• Work item
Please set down only the lines between the line containing "(377, 202) = (634, 187): red" and the end of the records, inclusive, exactly as they stand.

(The data)

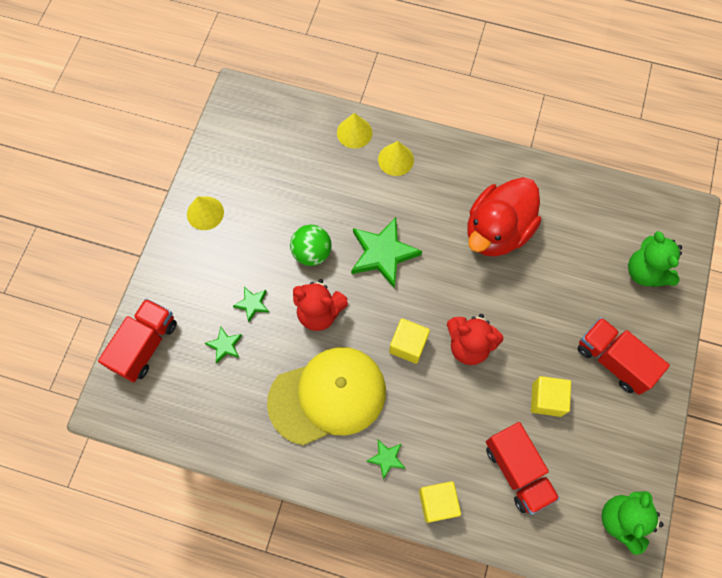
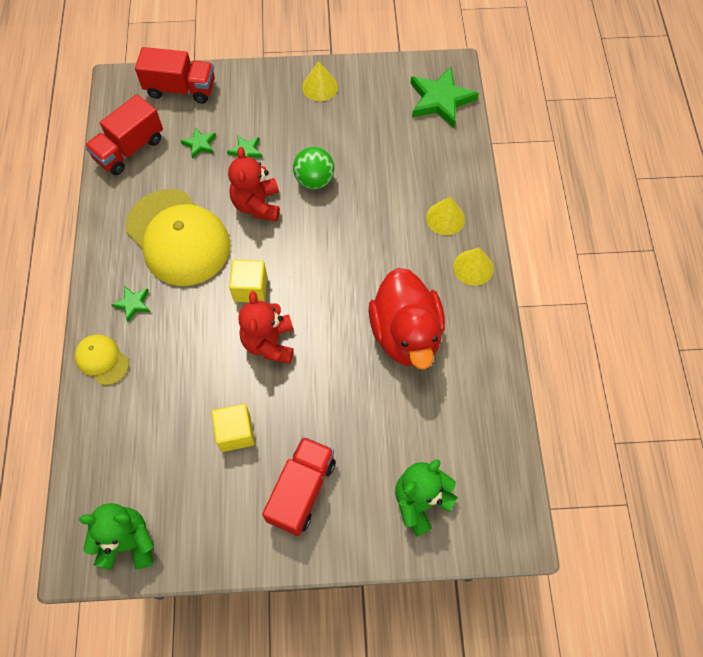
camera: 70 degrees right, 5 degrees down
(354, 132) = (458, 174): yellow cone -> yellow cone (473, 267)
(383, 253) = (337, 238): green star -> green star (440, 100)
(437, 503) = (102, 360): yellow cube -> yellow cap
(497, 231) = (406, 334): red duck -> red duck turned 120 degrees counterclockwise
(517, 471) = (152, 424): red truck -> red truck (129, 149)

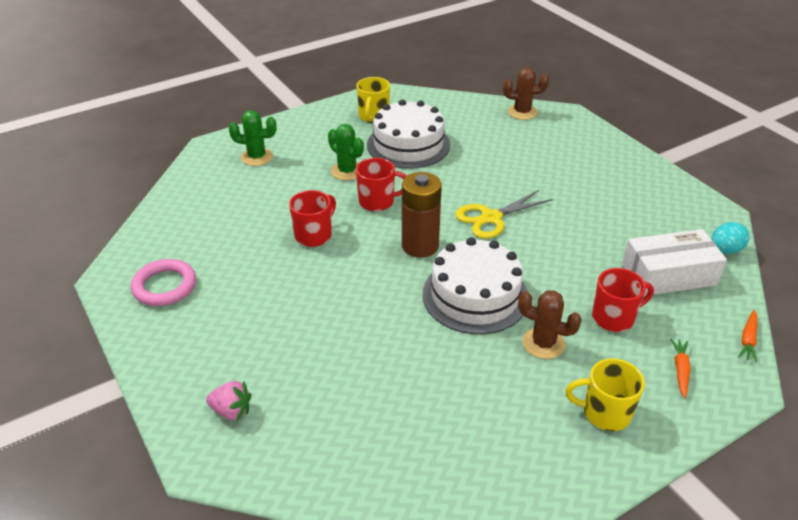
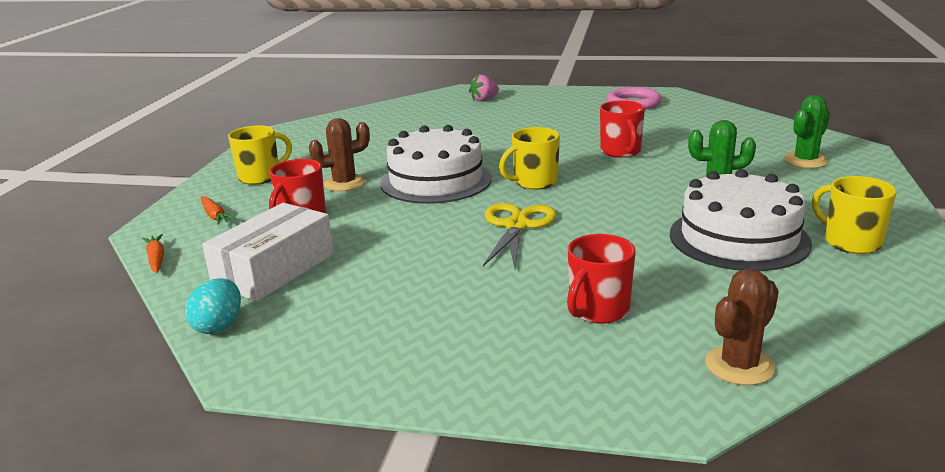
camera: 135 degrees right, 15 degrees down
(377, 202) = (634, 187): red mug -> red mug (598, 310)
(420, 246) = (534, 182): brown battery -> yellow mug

(End The data)

• Exercise output
(377, 202) = (634, 187): red mug -> red mug (598, 310)
(420, 246) = (534, 182): brown battery -> yellow mug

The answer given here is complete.